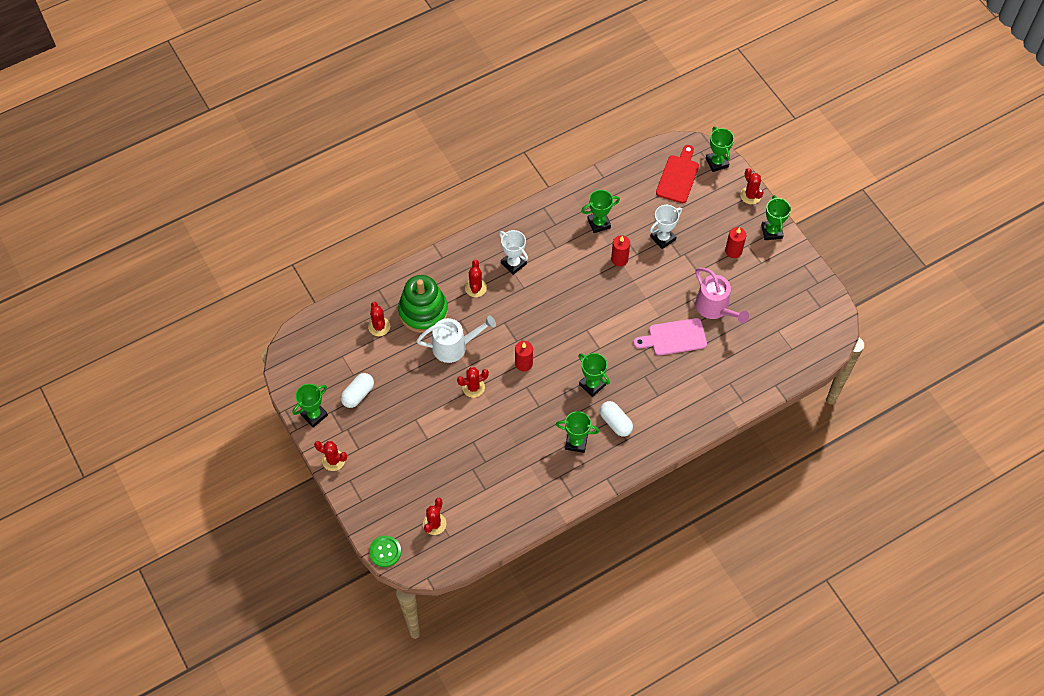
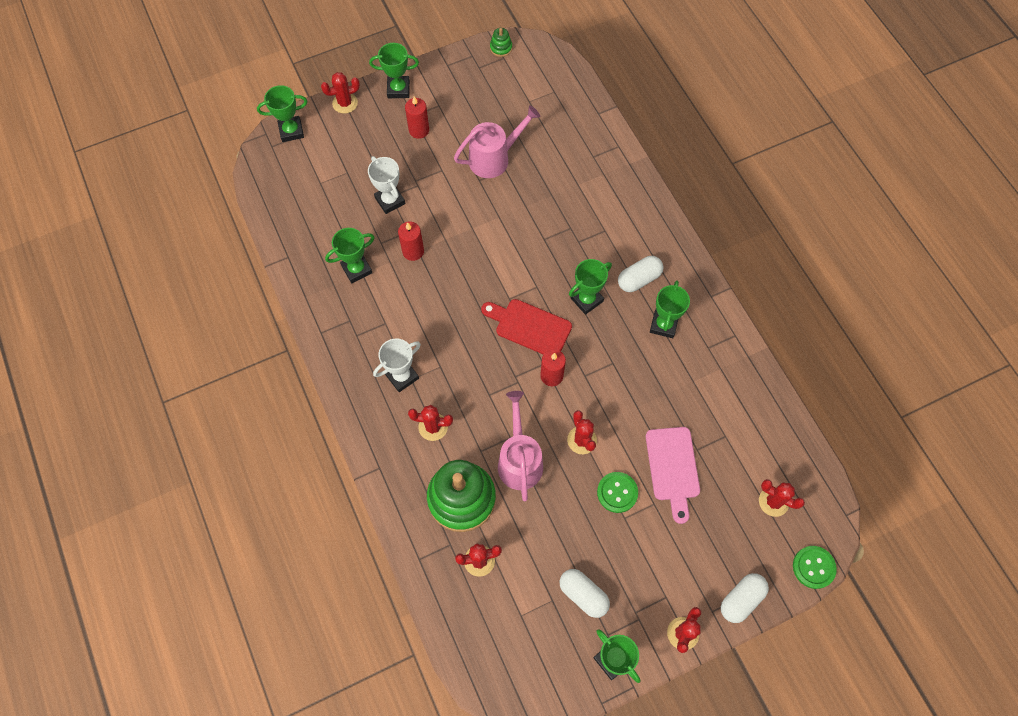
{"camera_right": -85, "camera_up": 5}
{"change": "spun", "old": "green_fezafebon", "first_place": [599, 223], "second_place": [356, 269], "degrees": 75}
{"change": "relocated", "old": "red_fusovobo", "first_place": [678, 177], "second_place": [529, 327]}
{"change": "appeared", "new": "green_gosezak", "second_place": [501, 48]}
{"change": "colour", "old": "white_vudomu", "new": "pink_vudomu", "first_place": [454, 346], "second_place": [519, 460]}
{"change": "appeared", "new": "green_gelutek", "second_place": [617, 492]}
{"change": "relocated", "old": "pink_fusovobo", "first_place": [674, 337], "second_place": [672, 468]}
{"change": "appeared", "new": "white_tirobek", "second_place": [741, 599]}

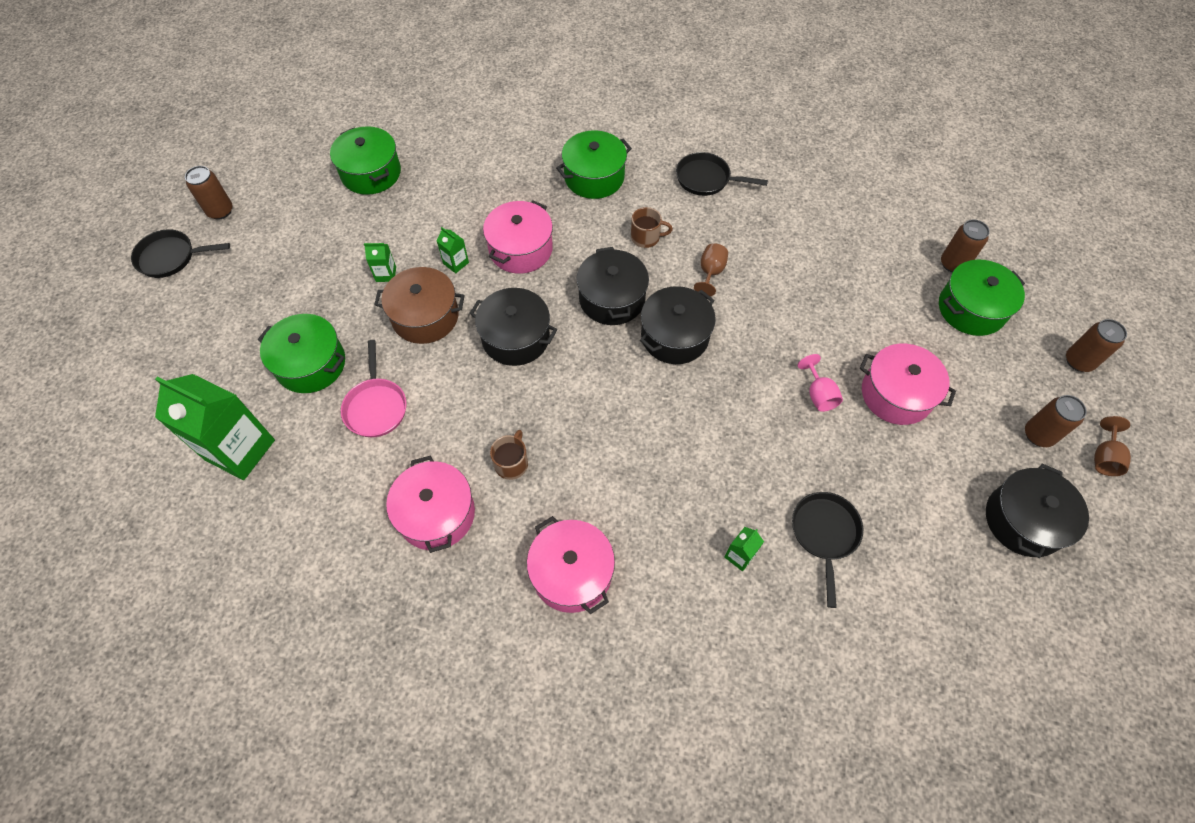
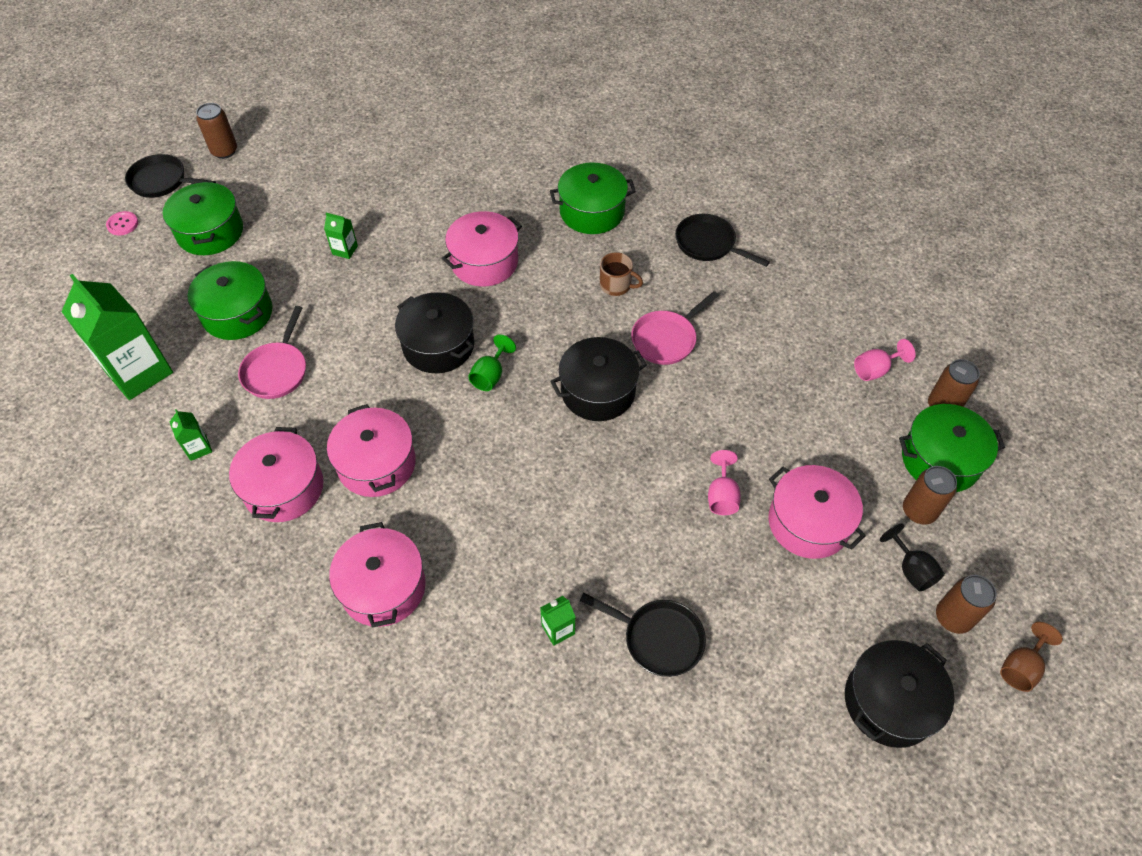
{"camera_right": 20, "camera_up": -5}
{"change": "appeared", "new": "pink_gelutek", "second_place": [122, 224]}
{"change": "relocated", "old": "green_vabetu", "first_place": [371, 173], "second_place": [210, 232]}
{"change": "relocated", "old": "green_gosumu", "first_place": [456, 263], "second_place": [198, 448]}
{"change": "exchanged", "old": "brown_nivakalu", "new": "pink_vabetu", "first_place": [511, 463], "second_place": [376, 464]}
{"change": "appeared", "new": "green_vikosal", "second_place": [490, 375]}
{"change": "spun", "old": "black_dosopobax", "first_place": [824, 534], "second_place": [658, 639], "degrees": 90}
{"change": "exchanged", "old": "brown_vikosal", "new": "pink_dosopobax", "first_place": [710, 273], "second_place": [666, 339]}
{"change": "appeared", "new": "pink_vikosal", "second_place": [875, 370]}
{"change": "appeared", "new": "black_vikosal", "second_place": [911, 570]}
{"change": "relocated", "old": "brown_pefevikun", "first_place": [1078, 361], "second_place": [919, 511]}
{"change": "missing", "old": "brown_vabetu", "first_place": [425, 316]}
{"change": "missing", "old": "black_vabetu", "first_place": [612, 299]}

Action item —
Set aside the pictures. Then return every line of the material above verbatim.

Result of this exercise —
{"camera_right": -85, "camera_up": 5}
{"change": "spun", "old": "green_fezafebon", "first_place": [599, 223], "second_place": [356, 269], "degrees": 75}
{"change": "relocated", "old": "red_fusovobo", "first_place": [678, 177], "second_place": [529, 327]}
{"change": "appeared", "new": "green_gosezak", "second_place": [501, 48]}
{"change": "colour", "old": "white_vudomu", "new": "pink_vudomu", "first_place": [454, 346], "second_place": [519, 460]}
{"change": "appeared", "new": "green_gelutek", "second_place": [617, 492]}
{"change": "relocated", "old": "pink_fusovobo", "first_place": [674, 337], "second_place": [672, 468]}
{"change": "appeared", "new": "white_tirobek", "second_place": [741, 599]}

{"camera_right": 20, "camera_up": -5}
{"change": "appeared", "new": "pink_gelutek", "second_place": [122, 224]}
{"change": "relocated", "old": "green_vabetu", "first_place": [371, 173], "second_place": [210, 232]}
{"change": "relocated", "old": "green_gosumu", "first_place": [456, 263], "second_place": [198, 448]}
{"change": "exchanged", "old": "brown_nivakalu", "new": "pink_vabetu", "first_place": [511, 463], "second_place": [376, 464]}
{"change": "appeared", "new": "green_vikosal", "second_place": [490, 375]}
{"change": "spun", "old": "black_dosopobax", "first_place": [824, 534], "second_place": [658, 639], "degrees": 90}
{"change": "exchanged", "old": "brown_vikosal", "new": "pink_dosopobax", "first_place": [710, 273], "second_place": [666, 339]}
{"change": "appeared", "new": "pink_vikosal", "second_place": [875, 370]}
{"change": "appeared", "new": "black_vikosal", "second_place": [911, 570]}
{"change": "relocated", "old": "brown_pefevikun", "first_place": [1078, 361], "second_place": [919, 511]}
{"change": "missing", "old": "brown_vabetu", "first_place": [425, 316]}
{"change": "missing", "old": "black_vabetu", "first_place": [612, 299]}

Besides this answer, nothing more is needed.